[DATASET CONTENT]
■ ■ ■ ■ ■
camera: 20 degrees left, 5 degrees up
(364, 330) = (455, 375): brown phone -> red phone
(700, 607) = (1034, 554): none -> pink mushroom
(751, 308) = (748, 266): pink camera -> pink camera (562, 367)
■ ■ ■ ■ ■
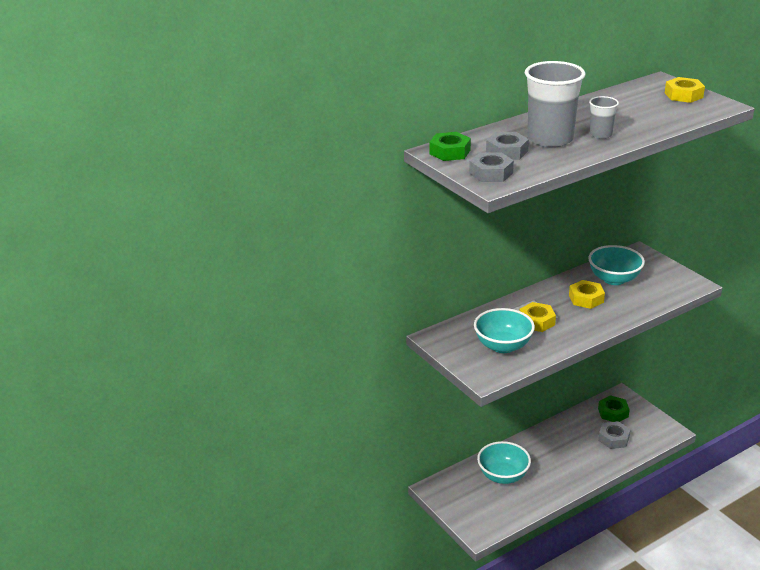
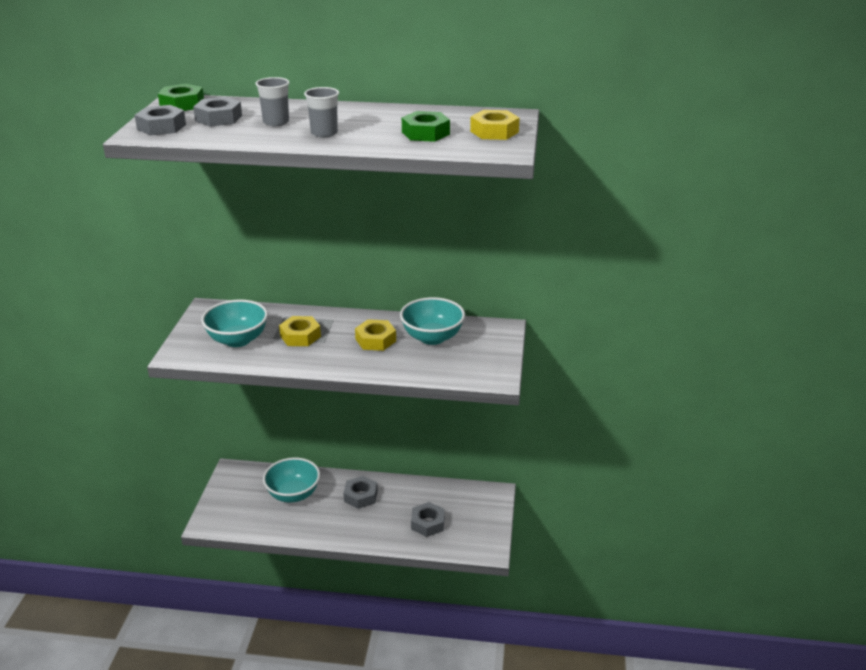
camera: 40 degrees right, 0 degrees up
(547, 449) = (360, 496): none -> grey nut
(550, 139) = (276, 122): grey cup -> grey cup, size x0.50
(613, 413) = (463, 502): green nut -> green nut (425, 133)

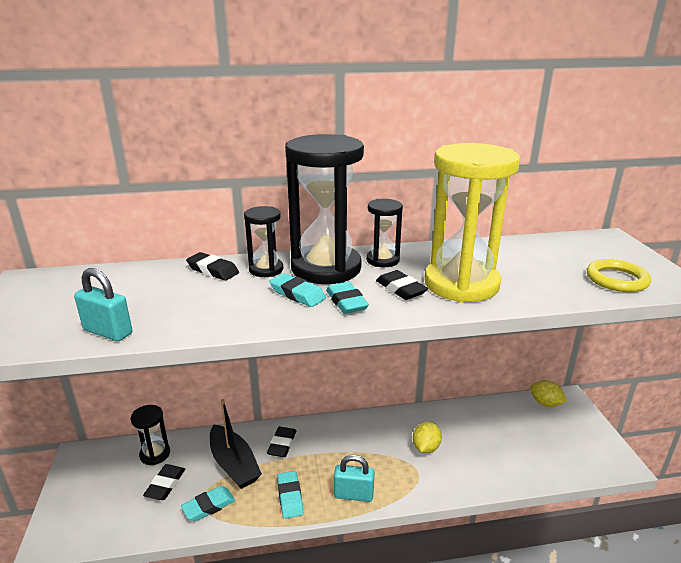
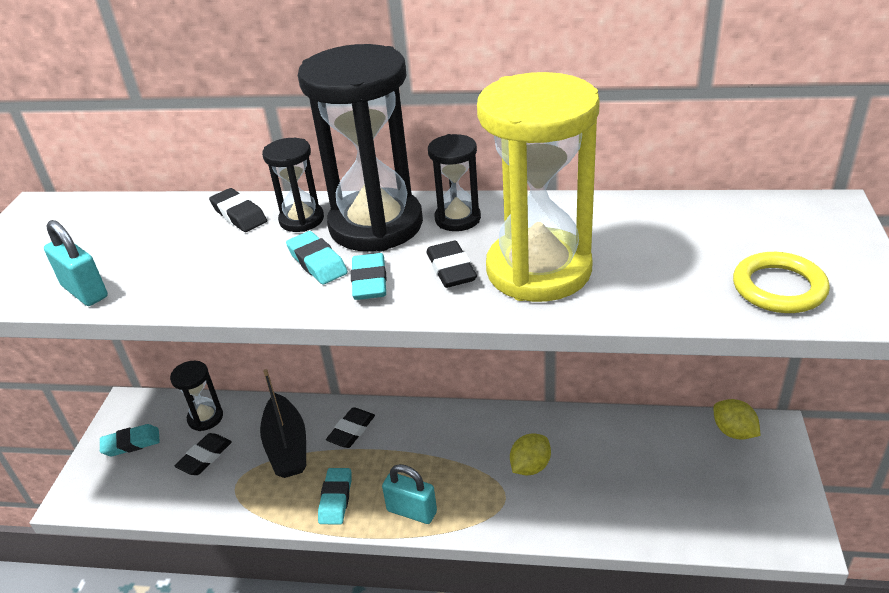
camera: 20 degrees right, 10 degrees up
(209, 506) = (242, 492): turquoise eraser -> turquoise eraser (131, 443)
■ ■ ■ ■ ■
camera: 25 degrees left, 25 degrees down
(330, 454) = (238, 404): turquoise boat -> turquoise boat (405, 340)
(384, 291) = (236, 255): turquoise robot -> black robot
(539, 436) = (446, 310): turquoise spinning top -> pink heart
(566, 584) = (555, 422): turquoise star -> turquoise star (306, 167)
■ ■ ■ ■ ■
[PROBLEM TO SOLVE]
Each line above that falls between the line with "(613, 413) = (463, 502): green" and the line with "(209, 506) = (242, 492): turquoise" should be printed exactly, together with those two lines, but the pictures should not.

[FINISHED TASK]
(613, 413) = (463, 502): green nut -> green nut (425, 133)

camera: 20 degrees right, 10 degrees up
(209, 506) = (242, 492): turquoise eraser -> turquoise eraser (131, 443)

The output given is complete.